## BEGIN Listed records
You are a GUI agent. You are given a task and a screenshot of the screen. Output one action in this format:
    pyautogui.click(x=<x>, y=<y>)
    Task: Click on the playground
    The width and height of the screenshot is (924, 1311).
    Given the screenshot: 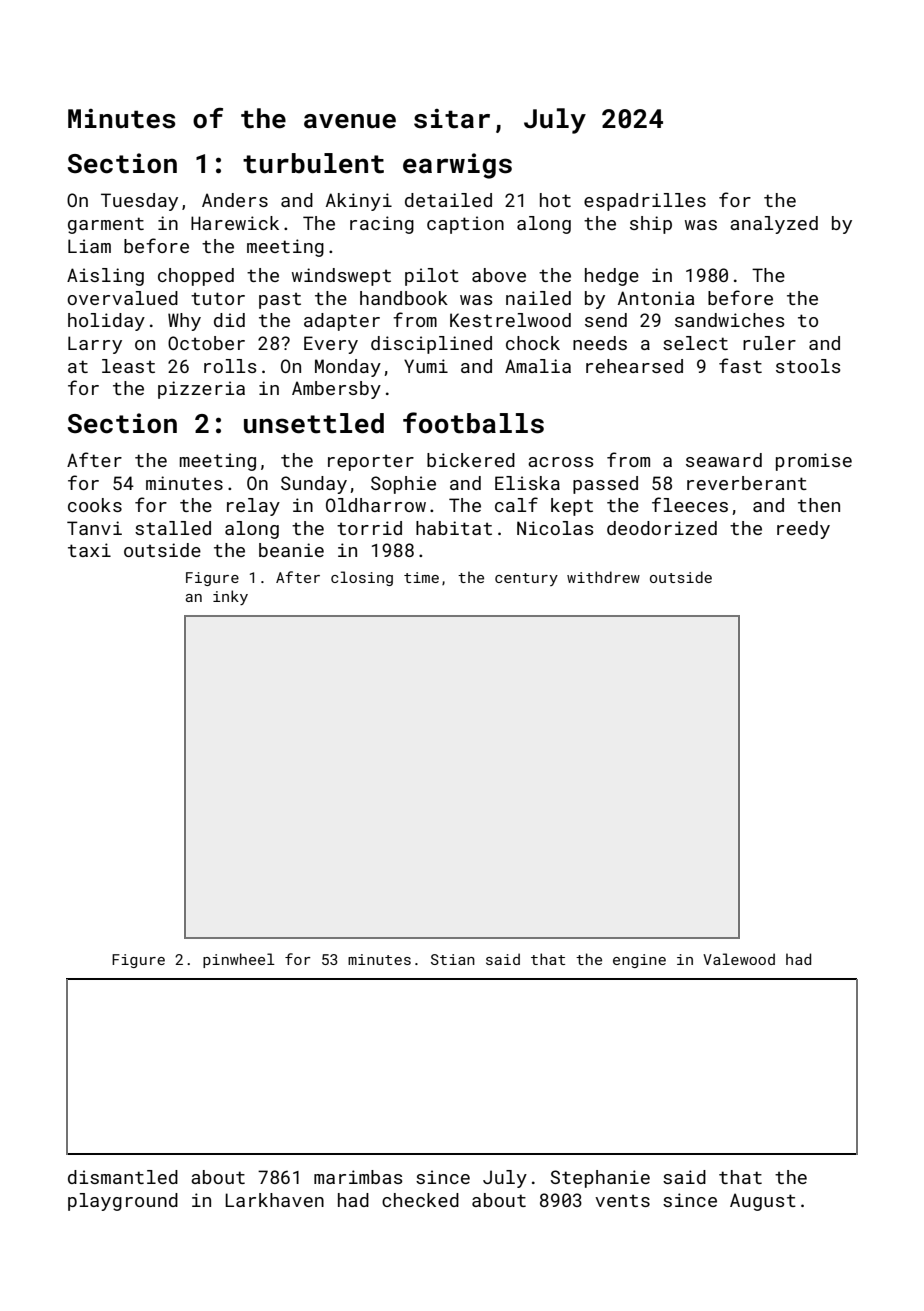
## END Listed records
_Your goal_: Reproduce the records above line for line, keeping every word and character the same but leaving out the pictures.

_Answer_:
You are a GUI agent. You are given a task and a screenshot of the screen. Output one action in this format:
    pyautogui.click(x=<x>, y=<y>)
    Task: Click on the playground
    The width and height of the screenshot is (924, 1311).
    Given the screenshot: 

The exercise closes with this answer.